*** Data records ***

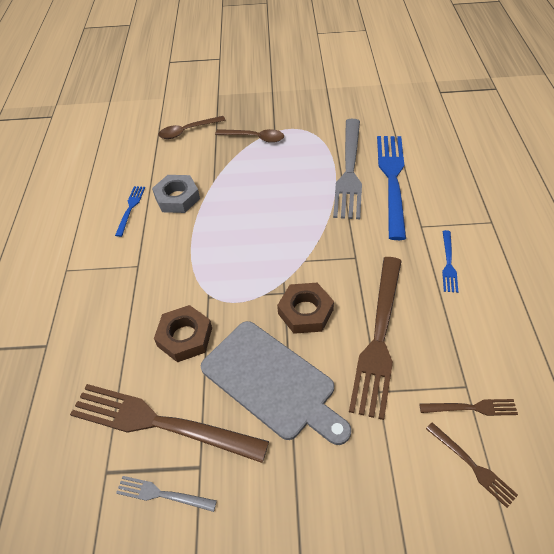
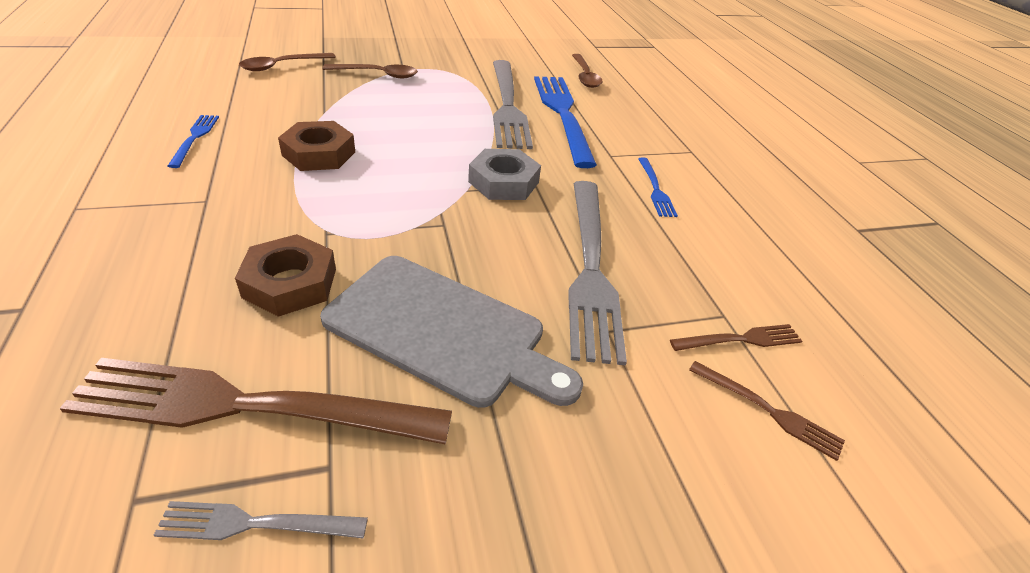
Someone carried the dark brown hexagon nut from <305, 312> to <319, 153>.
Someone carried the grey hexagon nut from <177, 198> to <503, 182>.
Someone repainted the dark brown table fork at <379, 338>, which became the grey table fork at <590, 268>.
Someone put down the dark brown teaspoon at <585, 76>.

***
*** Data records ***

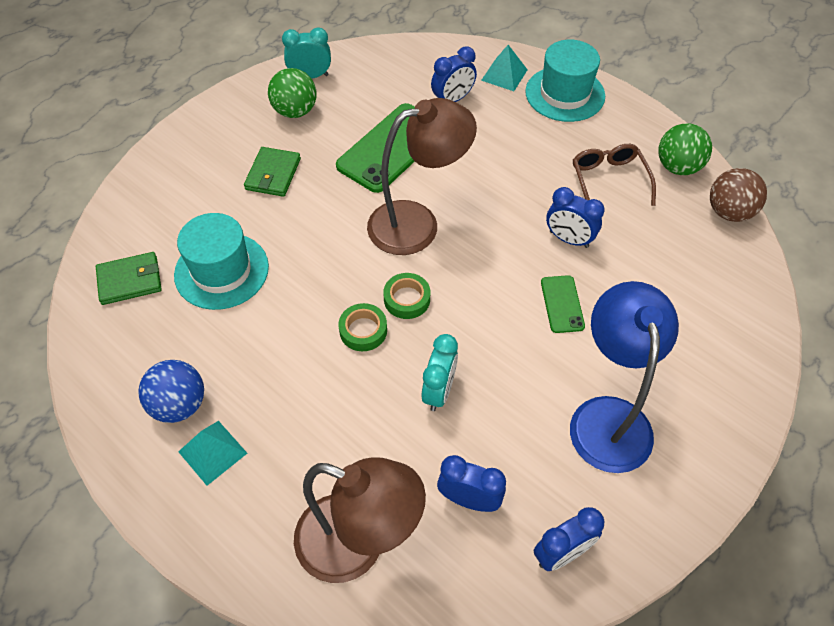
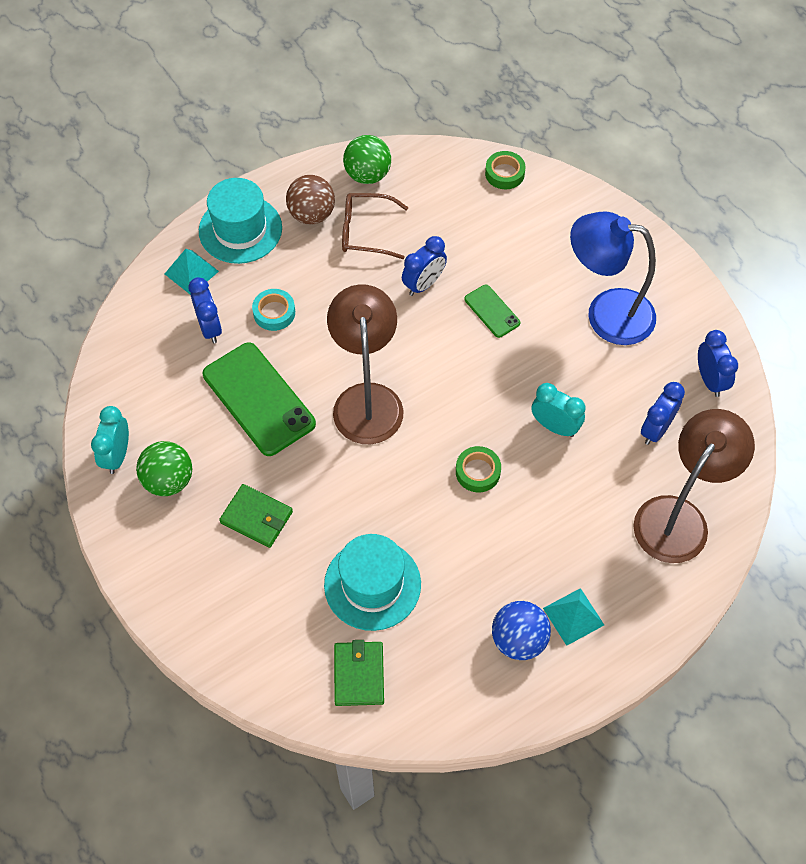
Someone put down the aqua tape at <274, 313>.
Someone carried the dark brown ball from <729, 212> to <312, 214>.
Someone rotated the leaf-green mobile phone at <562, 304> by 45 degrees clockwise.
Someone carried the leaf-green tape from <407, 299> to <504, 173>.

***

Exercise goal = What you give back must be the stretch above, starting at the line with "Someone carried the dark brown hexagon" and ending at the line with "Someone put down the dark", copied exactly.

Solution for this task =
Someone carried the dark brown hexagon nut from <305, 312> to <319, 153>.
Someone carried the grey hexagon nut from <177, 198> to <503, 182>.
Someone repainted the dark brown table fork at <379, 338>, which became the grey table fork at <590, 268>.
Someone put down the dark brown teaspoon at <585, 76>.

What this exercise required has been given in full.